WHAT TO PRODUCE
The records below are to be reproduced exactly, and no picture should appear in the copy.

RECORDS FOR THE EXERCISE
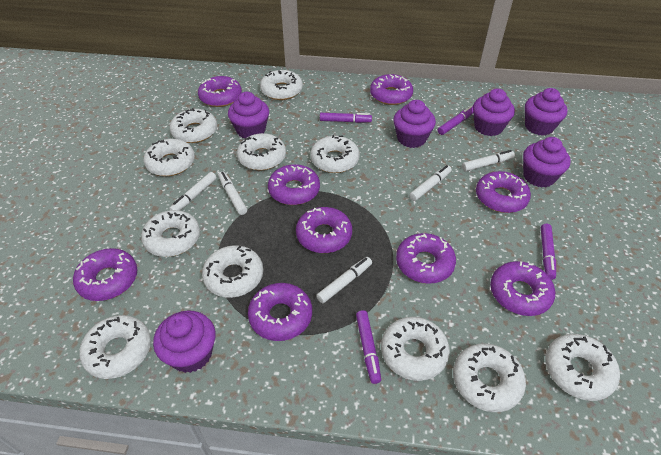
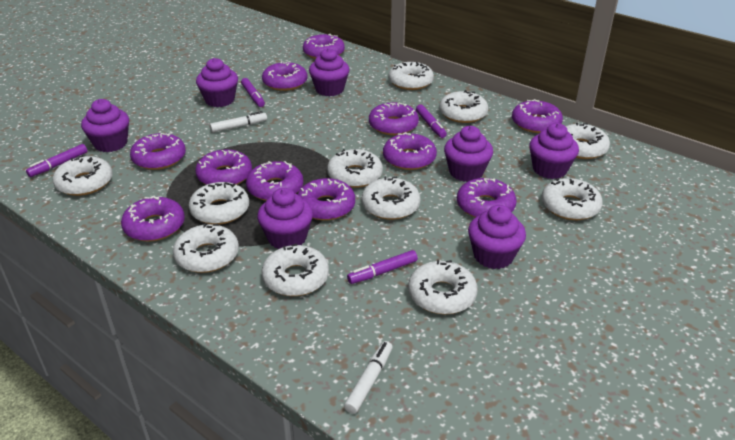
purple cupcake: 6 -> 7
purple donut: 9 -> 11
white marker: 5 -> 2

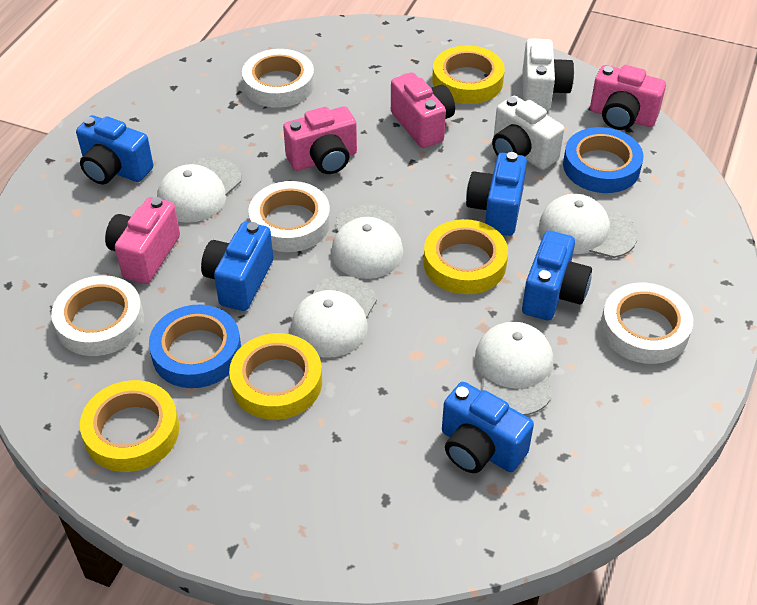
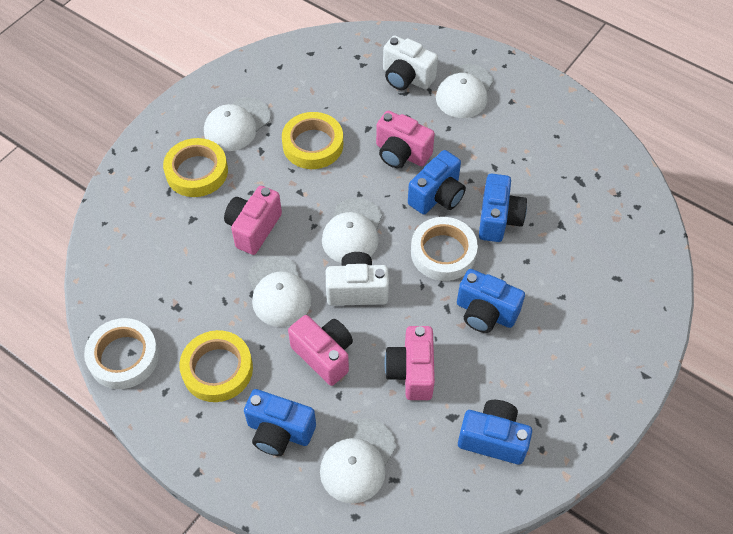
blue tape: 2 -> 0
white tape: 4 -> 2
yellow tape: 4 -> 3

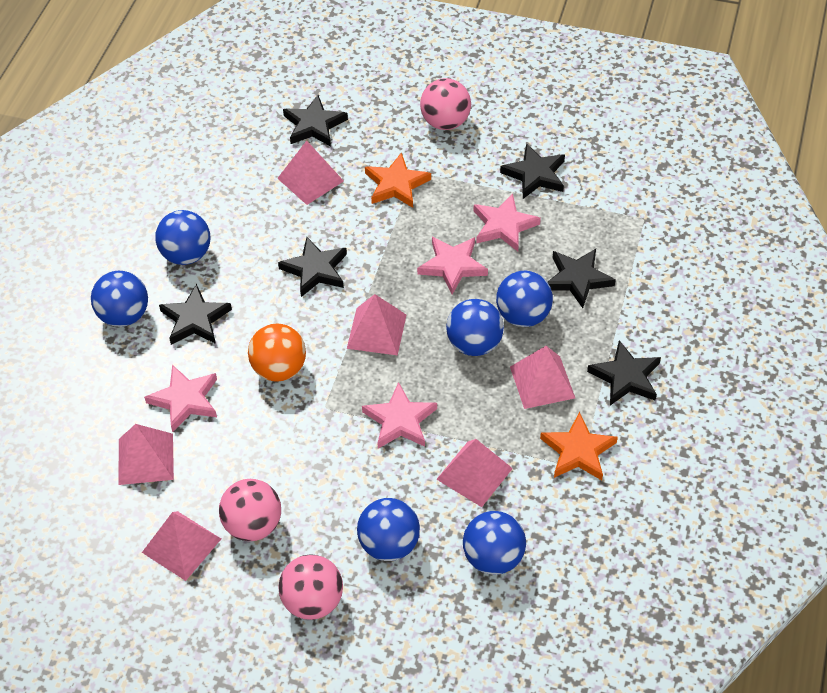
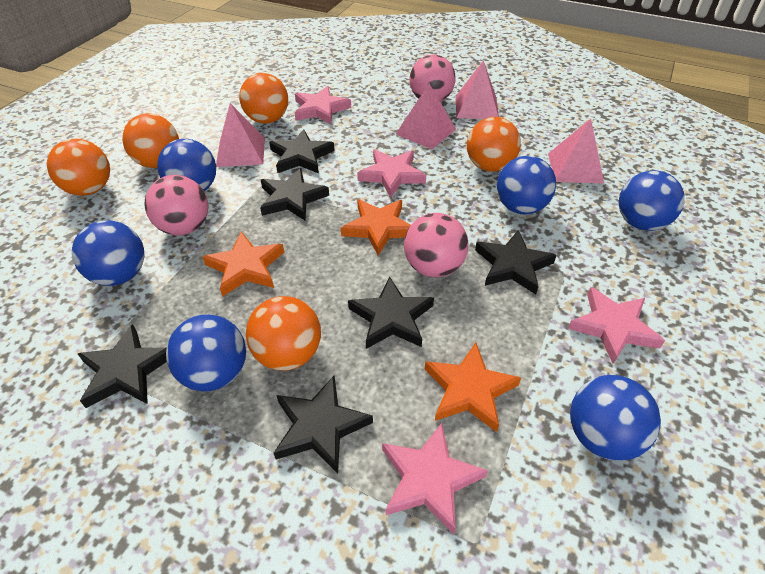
orange ball: 1 -> 5
orange star: 2 -> 3
pink pyramid: 6 -> 4

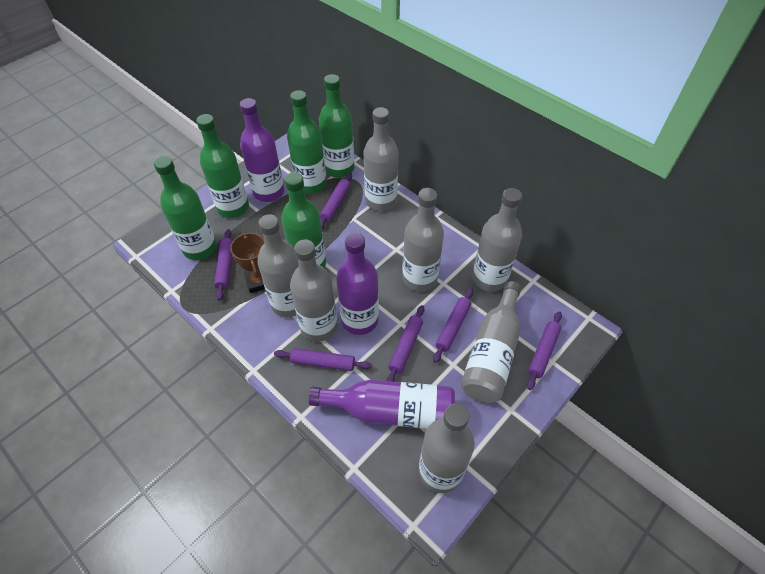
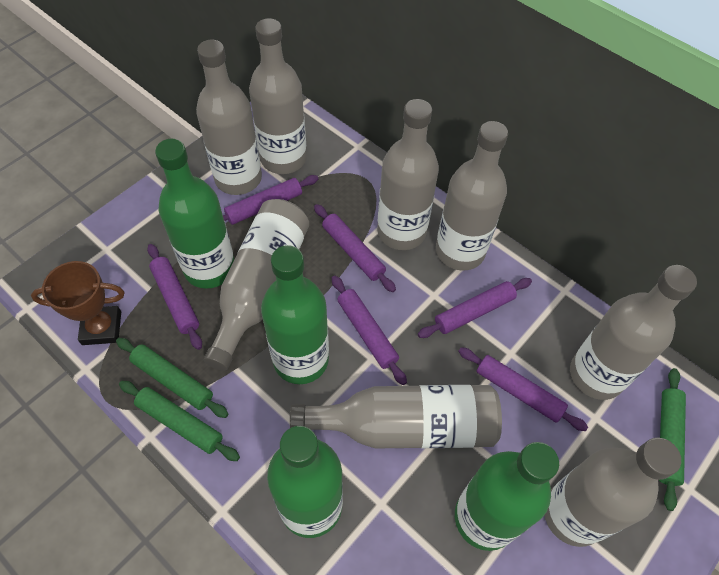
green bottle: 5 -> 4
green rolling pin: 0 -> 3
grey bottle: 7 -> 8
purple bottle: 3 -> 0

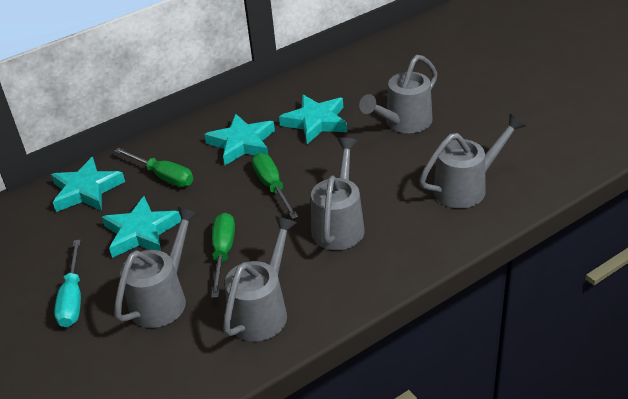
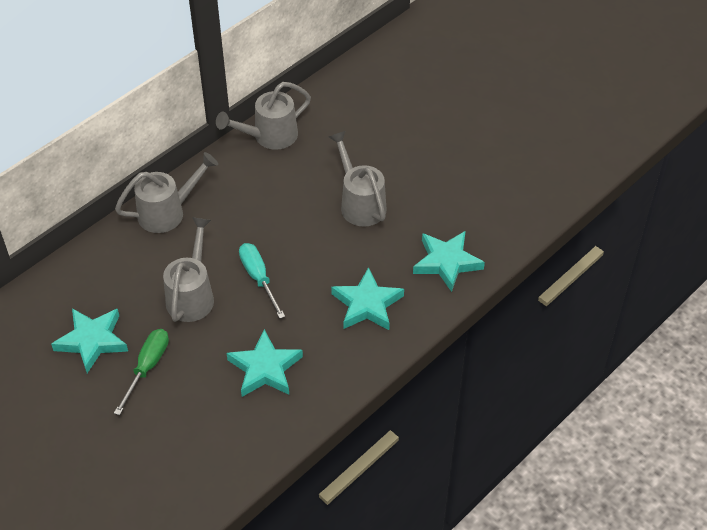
green screwdriver: 3 -> 1
grey watering can: 5 -> 4

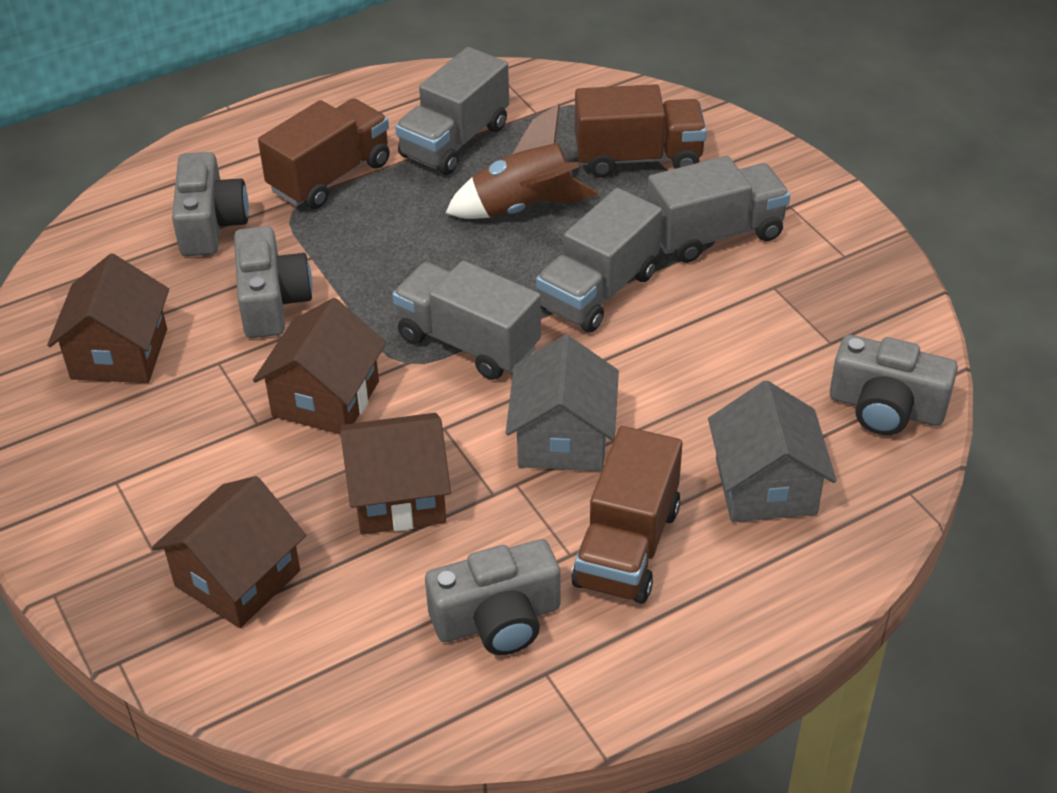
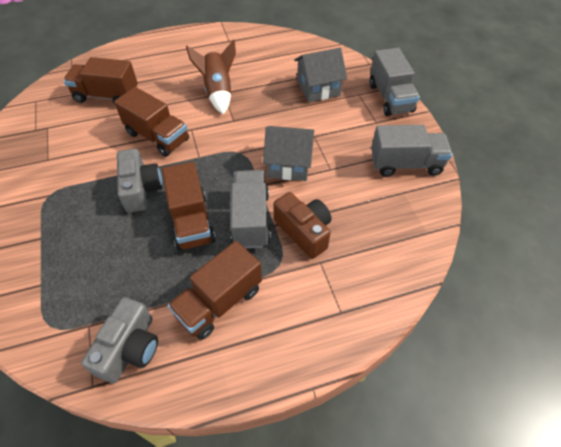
brown camera: 0 -> 1
brown house: 4 -> 0
brown truck: 3 -> 4
grey camera: 4 -> 2
grey truck: 4 -> 3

WRITTEN SOLUTION
purple cupcake: 6 -> 7
purple donut: 9 -> 11
white marker: 5 -> 2

blue tape: 2 -> 0
white tape: 4 -> 2
yellow tape: 4 -> 3

orange ball: 1 -> 5
orange star: 2 -> 3
pink pyramid: 6 -> 4

green bottle: 5 -> 4
green rolling pin: 0 -> 3
grey bottle: 7 -> 8
purple bottle: 3 -> 0

green screwdriver: 3 -> 1
grey watering can: 5 -> 4

brown camera: 0 -> 1
brown house: 4 -> 0
brown truck: 3 -> 4
grey camera: 4 -> 2
grey truck: 4 -> 3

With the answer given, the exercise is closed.